*INSTRUCTIONS TO FOLLOW*. A stretch of the entries below is to be set down exactly, running from the line with "L1: 10uH (STG, VO) -> 10uH (VO, ZOB)" through the line with "P1 pin 2: GND -> 3V3", both included, and no other line.

*SUPPLIED DATA*.
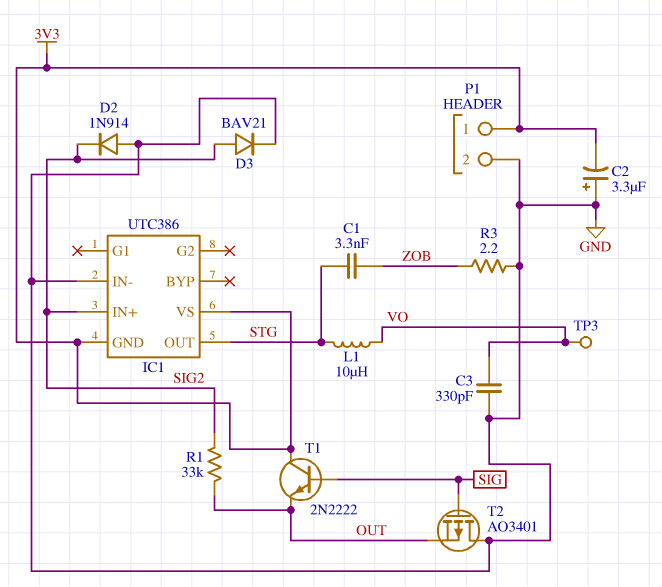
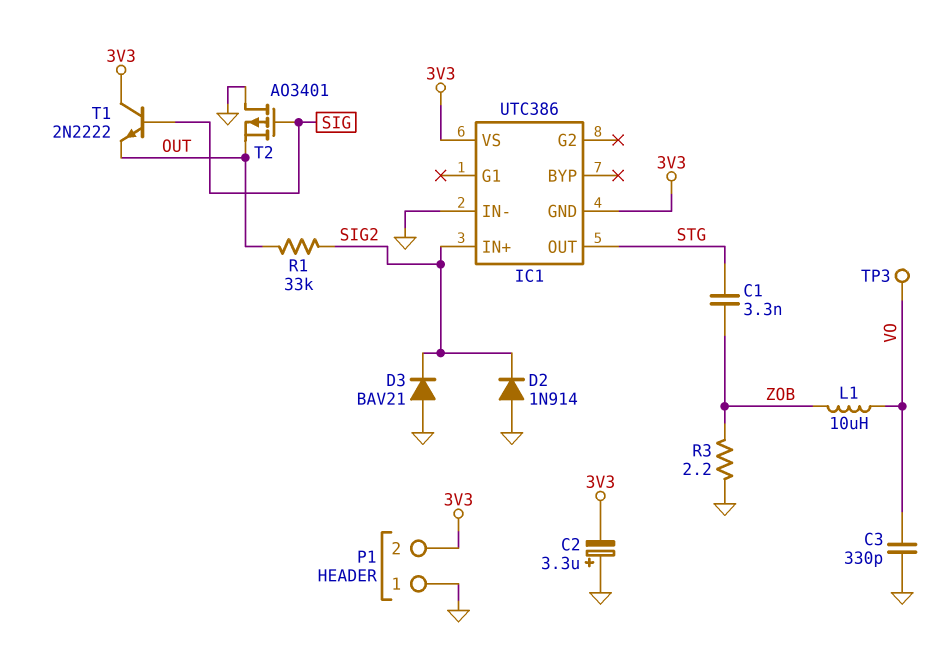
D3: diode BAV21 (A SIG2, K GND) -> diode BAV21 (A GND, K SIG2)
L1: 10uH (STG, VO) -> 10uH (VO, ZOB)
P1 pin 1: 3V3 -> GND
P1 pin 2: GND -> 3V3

* * *

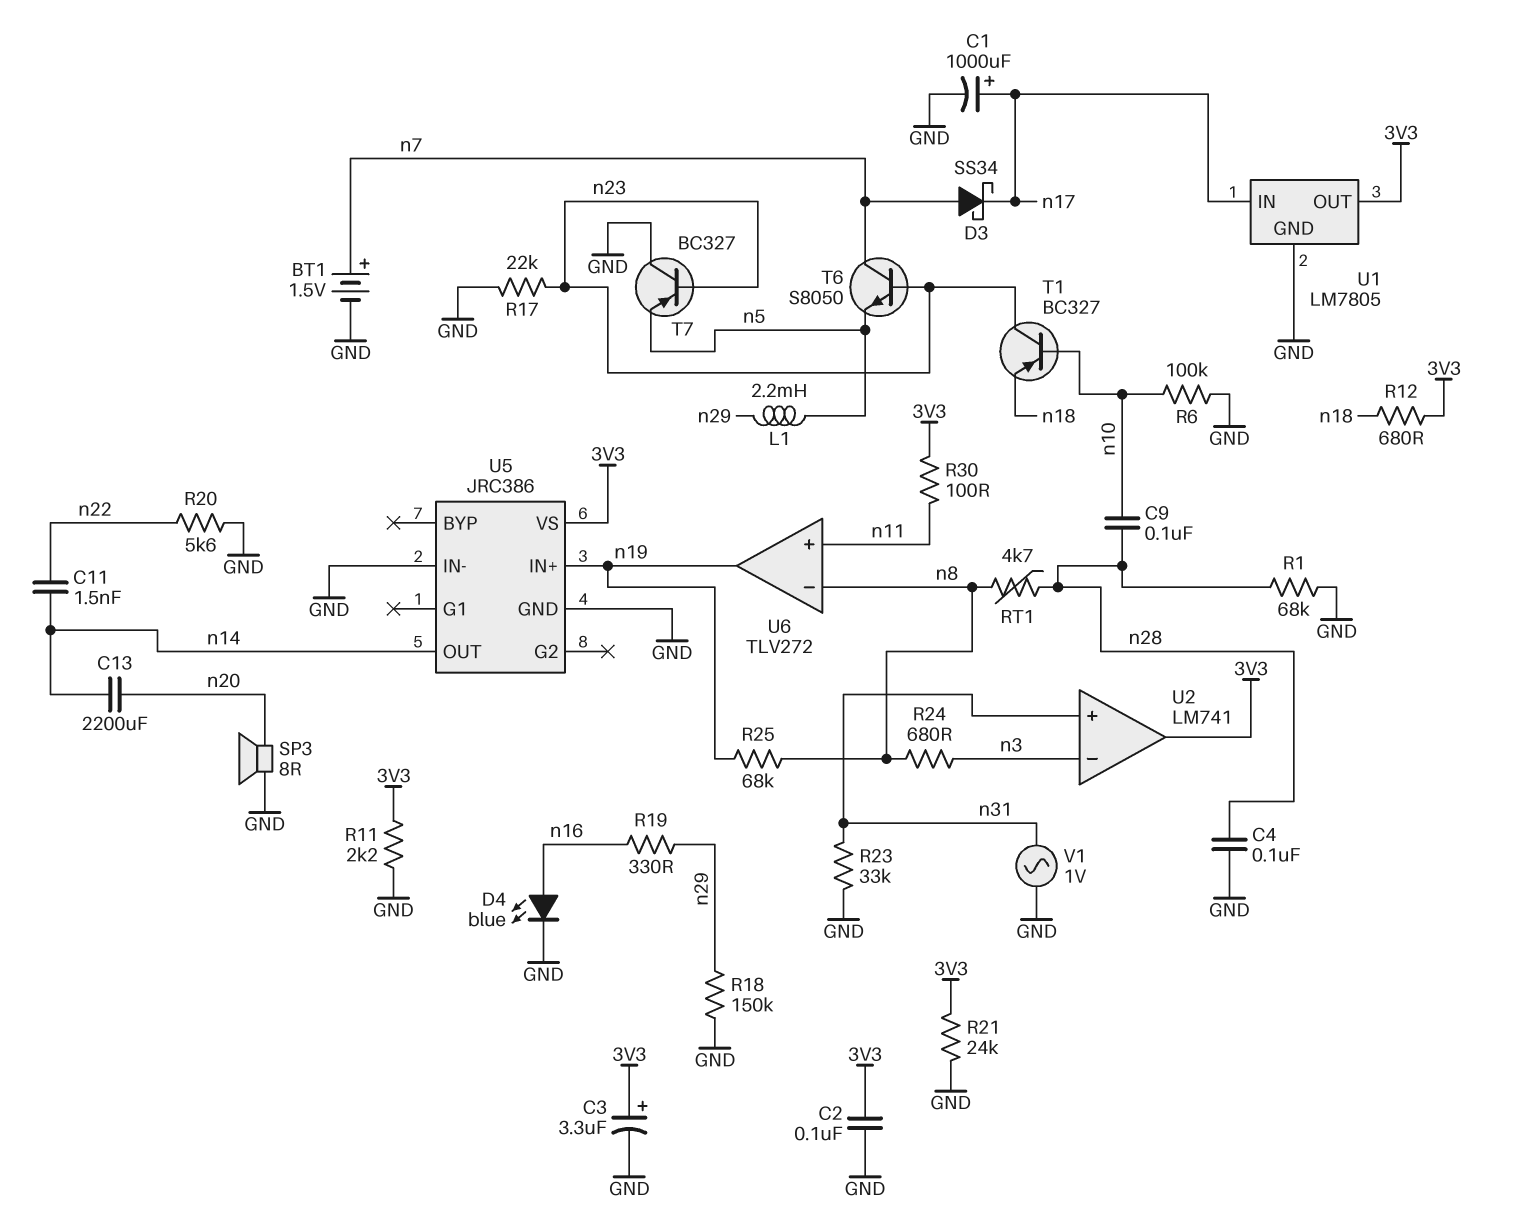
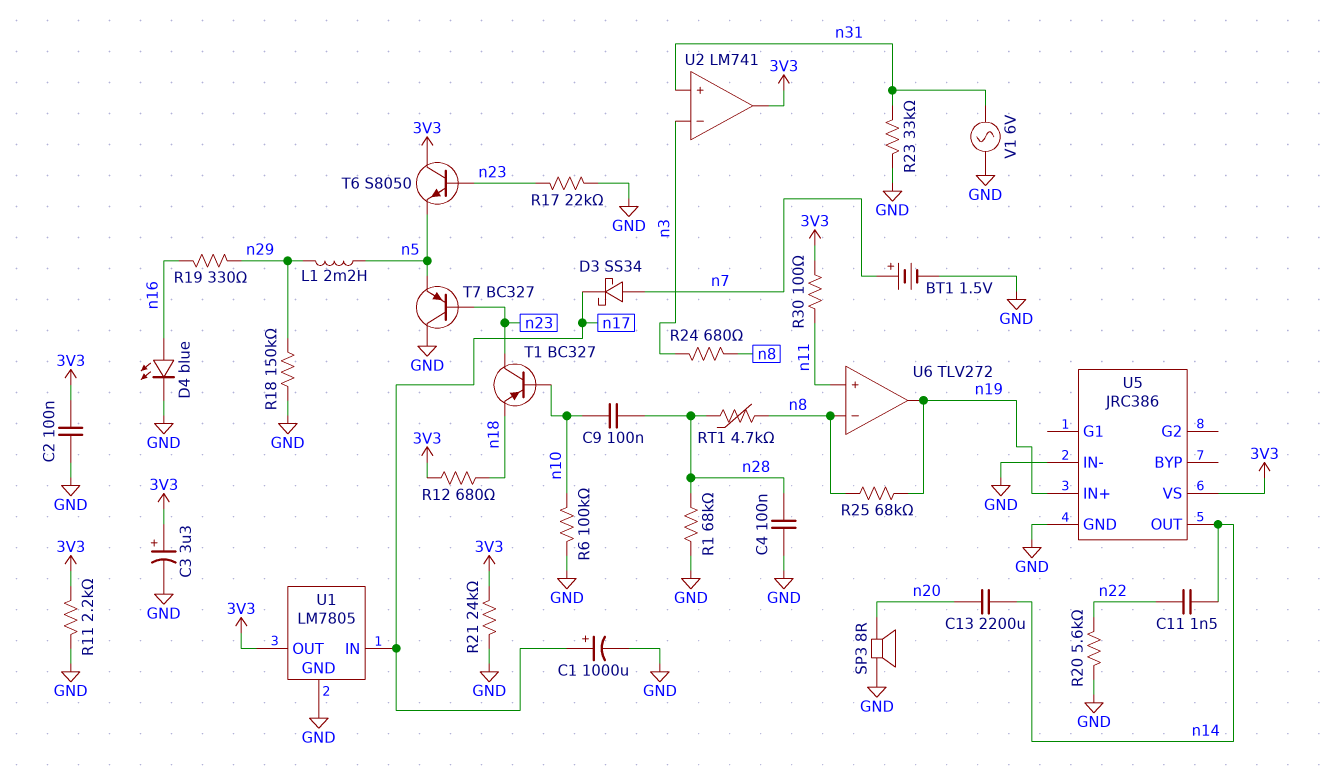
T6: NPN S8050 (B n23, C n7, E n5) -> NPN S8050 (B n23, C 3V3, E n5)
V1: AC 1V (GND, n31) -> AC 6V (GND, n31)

*EXERCISE SOLUTION*.
L1: 10uH (STG, VO) -> 10uH (VO, ZOB)
P1 pin 1: 3V3 -> GND
P1 pin 2: GND -> 3V3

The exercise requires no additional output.